## [Stored data entries]
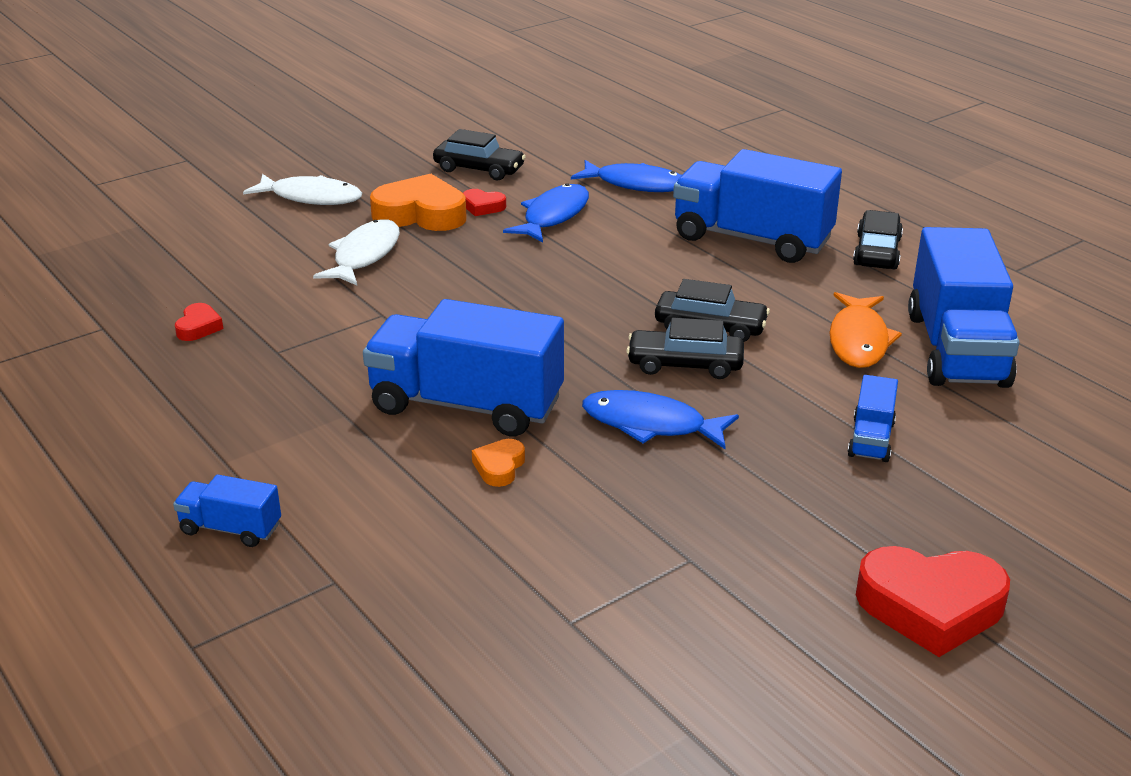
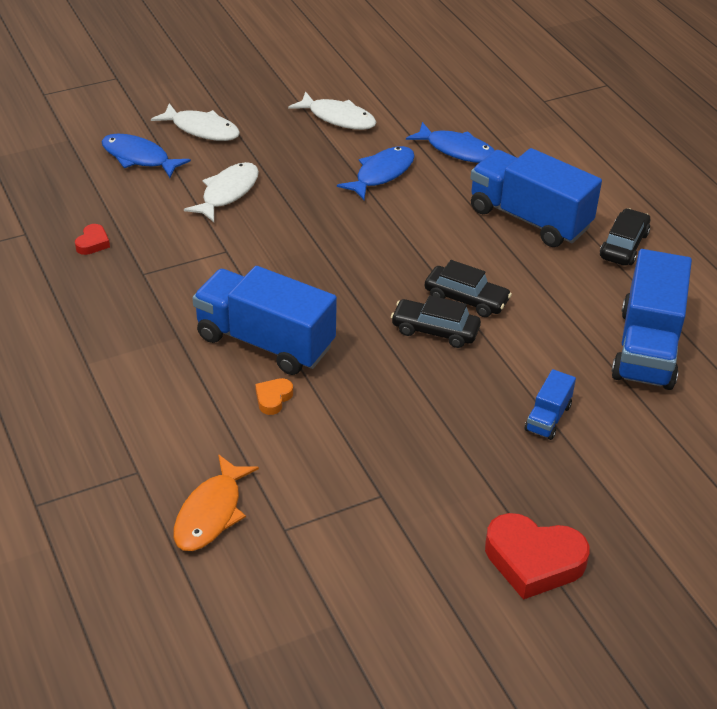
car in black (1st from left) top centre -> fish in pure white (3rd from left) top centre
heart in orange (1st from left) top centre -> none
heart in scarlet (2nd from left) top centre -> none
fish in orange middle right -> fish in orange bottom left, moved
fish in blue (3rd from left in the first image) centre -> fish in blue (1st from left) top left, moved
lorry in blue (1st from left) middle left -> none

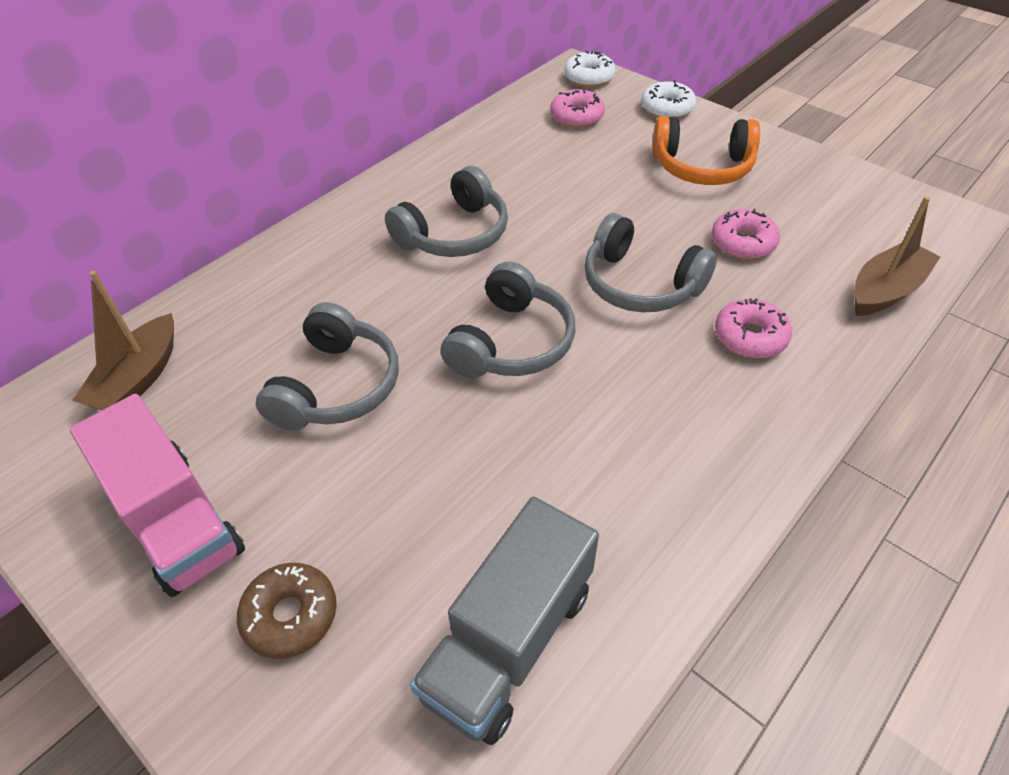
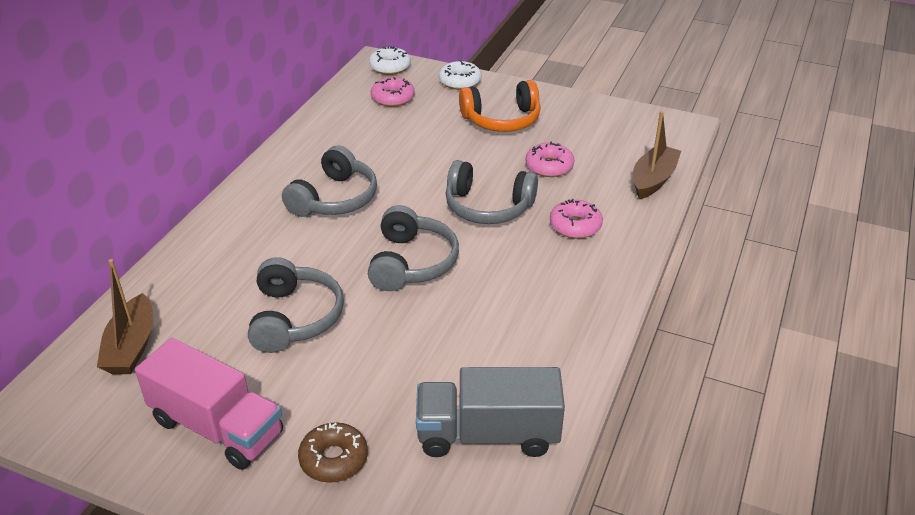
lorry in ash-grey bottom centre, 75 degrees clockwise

## [Problem description]
From the records, determine the number of lines holding the word "heart", and state that number only.

## [Expected answer]
2